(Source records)
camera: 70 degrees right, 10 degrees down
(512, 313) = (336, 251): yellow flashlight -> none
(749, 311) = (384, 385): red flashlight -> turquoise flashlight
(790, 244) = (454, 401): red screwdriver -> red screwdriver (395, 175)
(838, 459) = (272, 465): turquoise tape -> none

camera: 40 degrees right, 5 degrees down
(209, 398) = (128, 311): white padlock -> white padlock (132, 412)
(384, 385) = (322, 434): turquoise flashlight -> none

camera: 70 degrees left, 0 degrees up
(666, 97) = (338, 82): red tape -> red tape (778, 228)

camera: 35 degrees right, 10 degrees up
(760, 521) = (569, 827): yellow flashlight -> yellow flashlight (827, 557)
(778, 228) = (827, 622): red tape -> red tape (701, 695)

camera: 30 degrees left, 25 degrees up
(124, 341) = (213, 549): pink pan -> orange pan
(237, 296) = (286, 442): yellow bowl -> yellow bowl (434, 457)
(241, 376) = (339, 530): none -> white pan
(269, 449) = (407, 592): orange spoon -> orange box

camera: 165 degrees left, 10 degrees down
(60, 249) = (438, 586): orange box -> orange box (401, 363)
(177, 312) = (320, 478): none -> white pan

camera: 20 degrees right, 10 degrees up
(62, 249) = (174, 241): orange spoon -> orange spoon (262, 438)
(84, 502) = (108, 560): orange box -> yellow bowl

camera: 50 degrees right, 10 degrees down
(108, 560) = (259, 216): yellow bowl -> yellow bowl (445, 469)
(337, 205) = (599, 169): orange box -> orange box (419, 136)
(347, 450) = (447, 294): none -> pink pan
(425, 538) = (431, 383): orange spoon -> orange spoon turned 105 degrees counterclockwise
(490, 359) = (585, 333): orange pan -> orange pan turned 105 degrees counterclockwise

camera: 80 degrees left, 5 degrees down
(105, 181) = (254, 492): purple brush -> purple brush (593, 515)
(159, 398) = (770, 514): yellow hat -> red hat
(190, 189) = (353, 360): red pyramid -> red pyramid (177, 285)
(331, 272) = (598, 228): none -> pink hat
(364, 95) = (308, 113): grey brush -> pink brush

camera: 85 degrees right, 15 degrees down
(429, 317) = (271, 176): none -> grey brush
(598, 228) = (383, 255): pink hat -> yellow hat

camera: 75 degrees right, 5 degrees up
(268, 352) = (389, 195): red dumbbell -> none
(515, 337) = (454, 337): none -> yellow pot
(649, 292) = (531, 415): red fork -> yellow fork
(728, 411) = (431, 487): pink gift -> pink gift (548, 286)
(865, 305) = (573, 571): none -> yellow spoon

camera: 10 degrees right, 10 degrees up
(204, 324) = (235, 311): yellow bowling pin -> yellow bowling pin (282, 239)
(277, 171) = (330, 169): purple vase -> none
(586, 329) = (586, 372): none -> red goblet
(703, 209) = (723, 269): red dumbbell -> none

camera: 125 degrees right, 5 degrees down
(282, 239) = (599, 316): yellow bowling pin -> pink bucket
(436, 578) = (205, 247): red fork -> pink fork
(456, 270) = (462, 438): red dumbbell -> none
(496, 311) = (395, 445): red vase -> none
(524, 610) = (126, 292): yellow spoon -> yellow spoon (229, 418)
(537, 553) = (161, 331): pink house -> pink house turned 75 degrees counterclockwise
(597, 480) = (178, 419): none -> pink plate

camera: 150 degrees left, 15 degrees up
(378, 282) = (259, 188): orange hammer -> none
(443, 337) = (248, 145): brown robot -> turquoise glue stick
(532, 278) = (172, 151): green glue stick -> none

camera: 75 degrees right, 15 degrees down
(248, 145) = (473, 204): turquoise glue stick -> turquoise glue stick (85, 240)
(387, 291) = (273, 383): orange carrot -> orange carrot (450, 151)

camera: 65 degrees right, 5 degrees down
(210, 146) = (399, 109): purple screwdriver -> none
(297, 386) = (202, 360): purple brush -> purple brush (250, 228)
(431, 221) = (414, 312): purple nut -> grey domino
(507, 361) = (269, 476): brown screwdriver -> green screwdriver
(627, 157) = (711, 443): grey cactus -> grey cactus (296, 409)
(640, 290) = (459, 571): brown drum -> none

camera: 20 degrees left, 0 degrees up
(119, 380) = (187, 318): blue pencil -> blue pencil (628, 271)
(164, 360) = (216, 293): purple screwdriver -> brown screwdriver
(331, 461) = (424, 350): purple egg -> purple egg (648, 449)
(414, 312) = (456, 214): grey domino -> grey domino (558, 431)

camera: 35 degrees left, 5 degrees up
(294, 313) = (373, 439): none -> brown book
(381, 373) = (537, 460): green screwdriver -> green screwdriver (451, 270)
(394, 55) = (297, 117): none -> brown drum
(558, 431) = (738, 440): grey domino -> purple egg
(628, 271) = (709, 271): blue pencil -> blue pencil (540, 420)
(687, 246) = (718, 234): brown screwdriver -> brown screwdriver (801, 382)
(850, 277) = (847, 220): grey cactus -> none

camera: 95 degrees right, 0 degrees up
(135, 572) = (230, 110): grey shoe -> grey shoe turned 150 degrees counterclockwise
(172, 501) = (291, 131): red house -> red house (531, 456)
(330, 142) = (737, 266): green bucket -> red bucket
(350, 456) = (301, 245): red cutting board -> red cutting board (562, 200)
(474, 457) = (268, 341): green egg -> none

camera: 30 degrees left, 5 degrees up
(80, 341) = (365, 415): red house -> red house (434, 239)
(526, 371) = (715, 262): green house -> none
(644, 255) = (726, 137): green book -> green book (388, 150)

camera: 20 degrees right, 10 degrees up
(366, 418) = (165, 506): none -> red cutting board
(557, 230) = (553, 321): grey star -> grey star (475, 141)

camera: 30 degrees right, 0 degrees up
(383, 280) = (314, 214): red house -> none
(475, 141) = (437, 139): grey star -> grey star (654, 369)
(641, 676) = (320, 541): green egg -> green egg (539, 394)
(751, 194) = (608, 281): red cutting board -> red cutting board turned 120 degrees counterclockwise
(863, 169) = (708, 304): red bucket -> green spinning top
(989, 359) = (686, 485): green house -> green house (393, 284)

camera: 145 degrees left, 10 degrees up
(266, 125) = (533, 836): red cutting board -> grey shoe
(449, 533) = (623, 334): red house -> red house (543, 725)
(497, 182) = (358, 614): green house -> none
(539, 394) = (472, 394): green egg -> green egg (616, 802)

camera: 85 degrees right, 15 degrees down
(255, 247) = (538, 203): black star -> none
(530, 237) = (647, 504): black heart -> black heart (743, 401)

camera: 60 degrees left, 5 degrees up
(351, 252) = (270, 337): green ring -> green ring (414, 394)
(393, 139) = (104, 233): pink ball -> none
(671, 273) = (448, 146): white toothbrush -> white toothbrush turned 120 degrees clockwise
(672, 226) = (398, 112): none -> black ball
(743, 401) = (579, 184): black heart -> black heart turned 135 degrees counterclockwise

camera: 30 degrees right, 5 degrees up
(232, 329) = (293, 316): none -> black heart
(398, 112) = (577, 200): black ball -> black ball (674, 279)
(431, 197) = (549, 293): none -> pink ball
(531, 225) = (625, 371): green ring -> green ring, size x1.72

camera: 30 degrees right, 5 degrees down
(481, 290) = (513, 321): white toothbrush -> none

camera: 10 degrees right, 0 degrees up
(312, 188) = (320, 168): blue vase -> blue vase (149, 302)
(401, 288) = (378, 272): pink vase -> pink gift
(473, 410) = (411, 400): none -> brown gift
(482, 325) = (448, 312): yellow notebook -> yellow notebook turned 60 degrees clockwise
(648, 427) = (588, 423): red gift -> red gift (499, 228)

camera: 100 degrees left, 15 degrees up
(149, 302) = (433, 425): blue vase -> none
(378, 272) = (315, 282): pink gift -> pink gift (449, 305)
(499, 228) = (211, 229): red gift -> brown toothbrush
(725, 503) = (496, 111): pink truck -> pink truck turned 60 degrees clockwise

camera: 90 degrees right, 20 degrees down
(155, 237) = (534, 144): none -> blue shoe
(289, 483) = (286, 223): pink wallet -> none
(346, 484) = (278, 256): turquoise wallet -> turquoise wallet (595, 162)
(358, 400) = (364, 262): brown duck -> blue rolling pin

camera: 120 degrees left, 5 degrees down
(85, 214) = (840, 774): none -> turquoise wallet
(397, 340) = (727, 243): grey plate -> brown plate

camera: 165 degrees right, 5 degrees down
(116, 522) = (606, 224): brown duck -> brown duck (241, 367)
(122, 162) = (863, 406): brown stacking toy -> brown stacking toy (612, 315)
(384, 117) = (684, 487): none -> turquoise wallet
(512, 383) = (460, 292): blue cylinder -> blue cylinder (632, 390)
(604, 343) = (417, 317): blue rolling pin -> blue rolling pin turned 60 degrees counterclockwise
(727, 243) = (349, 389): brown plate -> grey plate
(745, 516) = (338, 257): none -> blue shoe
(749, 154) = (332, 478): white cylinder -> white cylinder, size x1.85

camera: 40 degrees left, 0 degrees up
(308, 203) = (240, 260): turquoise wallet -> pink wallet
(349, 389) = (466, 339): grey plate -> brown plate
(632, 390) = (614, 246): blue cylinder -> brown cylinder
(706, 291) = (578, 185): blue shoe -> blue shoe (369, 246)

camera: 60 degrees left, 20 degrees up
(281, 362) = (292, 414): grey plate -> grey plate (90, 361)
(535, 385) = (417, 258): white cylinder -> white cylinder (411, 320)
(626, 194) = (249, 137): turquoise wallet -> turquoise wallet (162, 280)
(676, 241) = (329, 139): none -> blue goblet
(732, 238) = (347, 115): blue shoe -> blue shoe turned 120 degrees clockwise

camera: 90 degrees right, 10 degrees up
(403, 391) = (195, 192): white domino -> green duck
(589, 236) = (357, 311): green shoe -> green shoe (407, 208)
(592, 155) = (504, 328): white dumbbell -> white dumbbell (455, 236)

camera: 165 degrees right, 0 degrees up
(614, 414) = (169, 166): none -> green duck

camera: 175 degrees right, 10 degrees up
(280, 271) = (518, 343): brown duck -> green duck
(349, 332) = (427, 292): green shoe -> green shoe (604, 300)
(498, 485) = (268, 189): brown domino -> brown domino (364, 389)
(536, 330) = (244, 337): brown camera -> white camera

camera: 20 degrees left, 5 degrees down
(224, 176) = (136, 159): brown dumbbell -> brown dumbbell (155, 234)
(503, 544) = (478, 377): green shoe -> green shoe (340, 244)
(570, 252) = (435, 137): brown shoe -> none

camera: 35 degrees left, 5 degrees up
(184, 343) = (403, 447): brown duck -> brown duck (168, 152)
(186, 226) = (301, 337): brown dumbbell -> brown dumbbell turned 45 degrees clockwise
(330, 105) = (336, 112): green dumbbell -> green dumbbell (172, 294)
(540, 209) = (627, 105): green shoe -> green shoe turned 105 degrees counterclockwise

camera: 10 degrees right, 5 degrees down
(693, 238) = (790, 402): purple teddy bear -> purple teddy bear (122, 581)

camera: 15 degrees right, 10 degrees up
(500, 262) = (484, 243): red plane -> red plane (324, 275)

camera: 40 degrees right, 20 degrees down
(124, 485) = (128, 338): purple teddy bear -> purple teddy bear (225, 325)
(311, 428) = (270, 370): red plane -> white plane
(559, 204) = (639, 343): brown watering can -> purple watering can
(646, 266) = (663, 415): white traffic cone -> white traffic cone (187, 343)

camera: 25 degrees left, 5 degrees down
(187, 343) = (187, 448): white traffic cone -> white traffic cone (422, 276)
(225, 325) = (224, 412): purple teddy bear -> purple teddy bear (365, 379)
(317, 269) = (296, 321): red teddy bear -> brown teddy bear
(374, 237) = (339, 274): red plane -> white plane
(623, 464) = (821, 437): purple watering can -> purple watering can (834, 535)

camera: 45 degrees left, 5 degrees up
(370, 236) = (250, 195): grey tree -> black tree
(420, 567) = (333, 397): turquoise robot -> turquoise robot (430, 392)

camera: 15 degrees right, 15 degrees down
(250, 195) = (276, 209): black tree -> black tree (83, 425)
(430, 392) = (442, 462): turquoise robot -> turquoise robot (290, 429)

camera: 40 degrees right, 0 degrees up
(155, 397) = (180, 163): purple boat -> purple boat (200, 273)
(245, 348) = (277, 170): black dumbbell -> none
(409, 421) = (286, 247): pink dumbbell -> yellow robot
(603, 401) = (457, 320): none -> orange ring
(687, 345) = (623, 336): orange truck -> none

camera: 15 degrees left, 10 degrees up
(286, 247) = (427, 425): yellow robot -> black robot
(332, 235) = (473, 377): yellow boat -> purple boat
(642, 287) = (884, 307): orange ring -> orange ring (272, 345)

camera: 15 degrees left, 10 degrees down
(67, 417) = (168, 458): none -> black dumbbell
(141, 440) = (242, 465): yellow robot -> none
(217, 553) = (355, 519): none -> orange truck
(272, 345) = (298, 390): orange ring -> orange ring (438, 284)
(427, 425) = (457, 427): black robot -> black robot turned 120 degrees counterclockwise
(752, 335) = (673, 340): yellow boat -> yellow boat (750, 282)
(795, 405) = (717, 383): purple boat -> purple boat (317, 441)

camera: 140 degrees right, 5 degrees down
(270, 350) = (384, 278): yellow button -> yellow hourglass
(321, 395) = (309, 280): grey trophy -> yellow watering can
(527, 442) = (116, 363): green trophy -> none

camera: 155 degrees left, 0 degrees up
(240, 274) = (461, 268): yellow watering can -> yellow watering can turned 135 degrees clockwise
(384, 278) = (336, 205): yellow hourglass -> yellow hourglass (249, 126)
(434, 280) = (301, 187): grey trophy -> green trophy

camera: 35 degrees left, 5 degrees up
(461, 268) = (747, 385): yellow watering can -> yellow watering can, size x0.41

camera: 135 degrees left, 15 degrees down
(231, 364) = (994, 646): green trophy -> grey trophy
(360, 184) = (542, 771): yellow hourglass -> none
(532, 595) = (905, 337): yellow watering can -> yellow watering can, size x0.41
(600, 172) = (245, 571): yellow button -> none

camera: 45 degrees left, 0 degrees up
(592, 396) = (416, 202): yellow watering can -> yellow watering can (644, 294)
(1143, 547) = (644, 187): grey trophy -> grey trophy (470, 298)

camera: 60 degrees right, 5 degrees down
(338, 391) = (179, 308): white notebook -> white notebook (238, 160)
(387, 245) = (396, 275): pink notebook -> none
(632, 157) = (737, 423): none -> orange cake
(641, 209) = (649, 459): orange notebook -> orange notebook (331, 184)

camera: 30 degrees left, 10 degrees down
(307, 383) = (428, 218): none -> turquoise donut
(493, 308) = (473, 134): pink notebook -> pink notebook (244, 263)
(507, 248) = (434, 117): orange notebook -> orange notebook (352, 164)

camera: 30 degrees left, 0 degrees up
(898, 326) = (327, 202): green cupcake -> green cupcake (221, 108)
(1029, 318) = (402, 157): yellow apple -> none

__PROBLEM__: From the records above, print exactly the lines that run from the line with "camera: 15 degrees right, 10 degrees up" to the line with "(311, 428) = (270, 370): red", inclusive.

__ANSWER FOR THIS EXERCISE__:
camera: 15 degrees right, 10 degrees up
(500, 262) = (484, 243): red plane -> red plane (324, 275)

camera: 40 degrees right, 20 degrees down
(124, 485) = (128, 338): purple teddy bear -> purple teddy bear (225, 325)
(311, 428) = (270, 370): red plane -> white plane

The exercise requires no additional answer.